Segment Start: Excerpted records

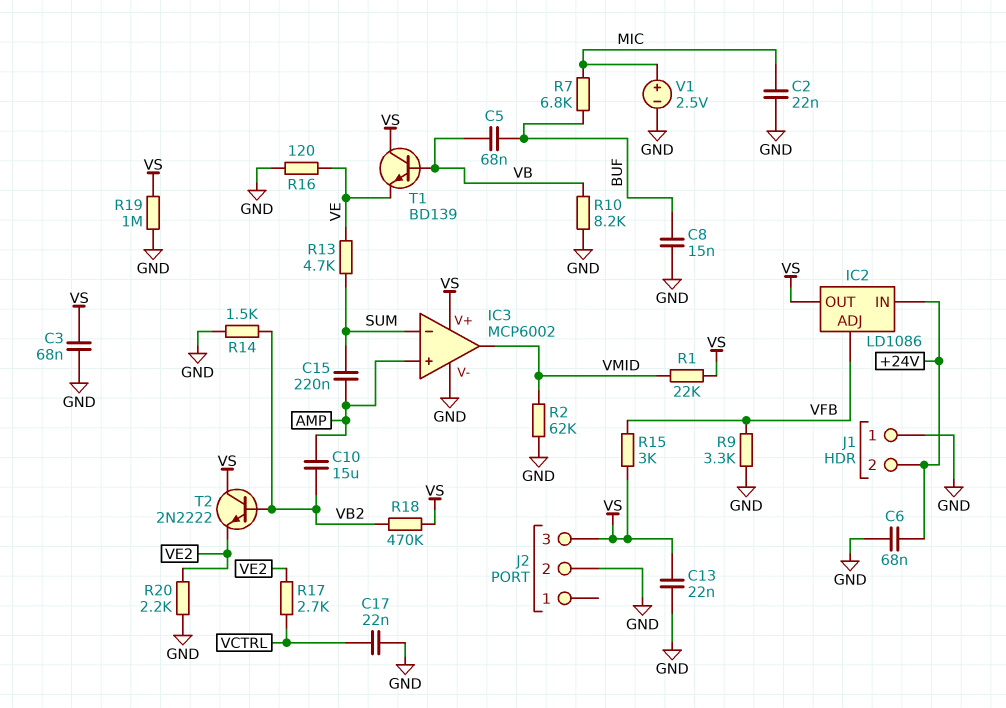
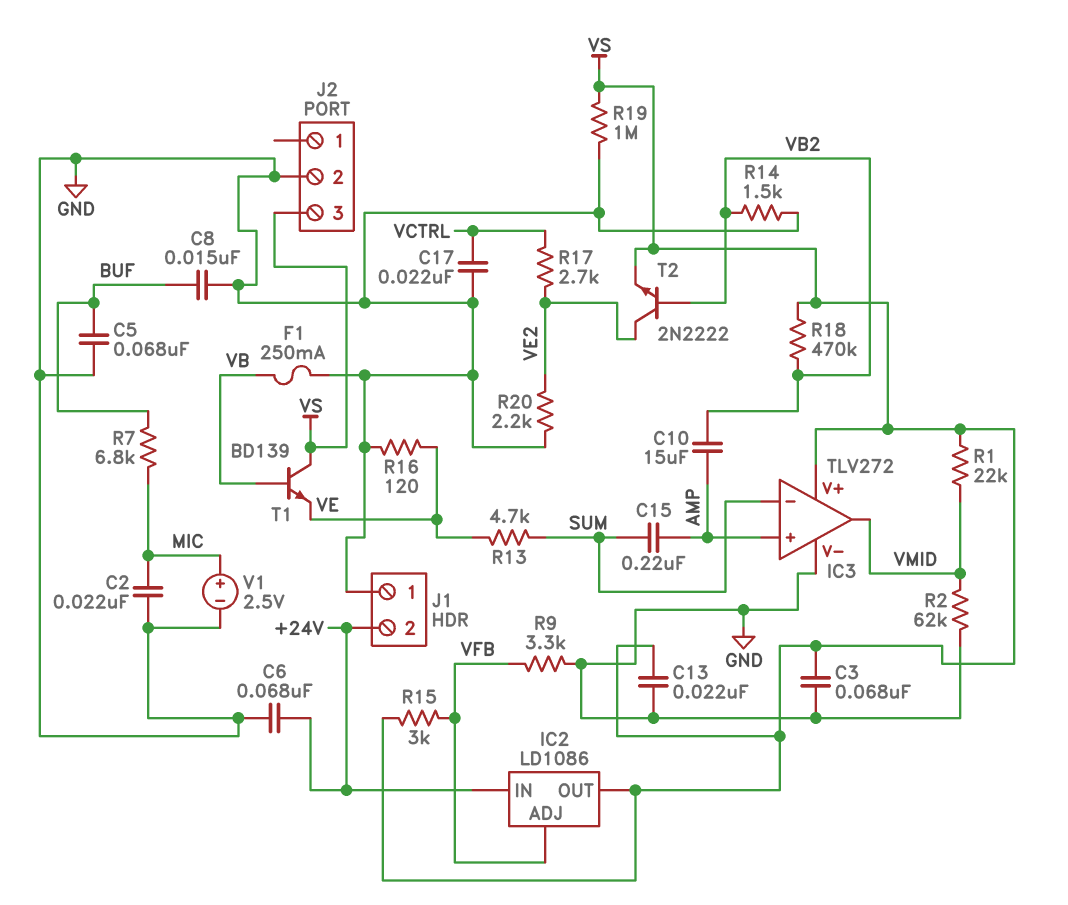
C5: 68nF (BUF, VB) -> 68nF (BUF, GND)
F1: none -> 250mA (GND, VB)
IC3: MCP6002 -> TLV272
R10: 8.2k (GND, VB) -> none
T2: NPN 2N2222 (B VB2, C VS, E VE2) -> NPN 2N2222 (B VB2, C VE2, E VS)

Segment End: Excerpted records

# What you are asked to do
Reproduce the records above exactly, starting with the line that contains "R10: 8.2k (GND, VB) -> none" and ending with the last line.

# Response to this task
R10: 8.2k (GND, VB) -> none
T2: NPN 2N2222 (B VB2, C VS, E VE2) -> NPN 2N2222 (B VB2, C VE2, E VS)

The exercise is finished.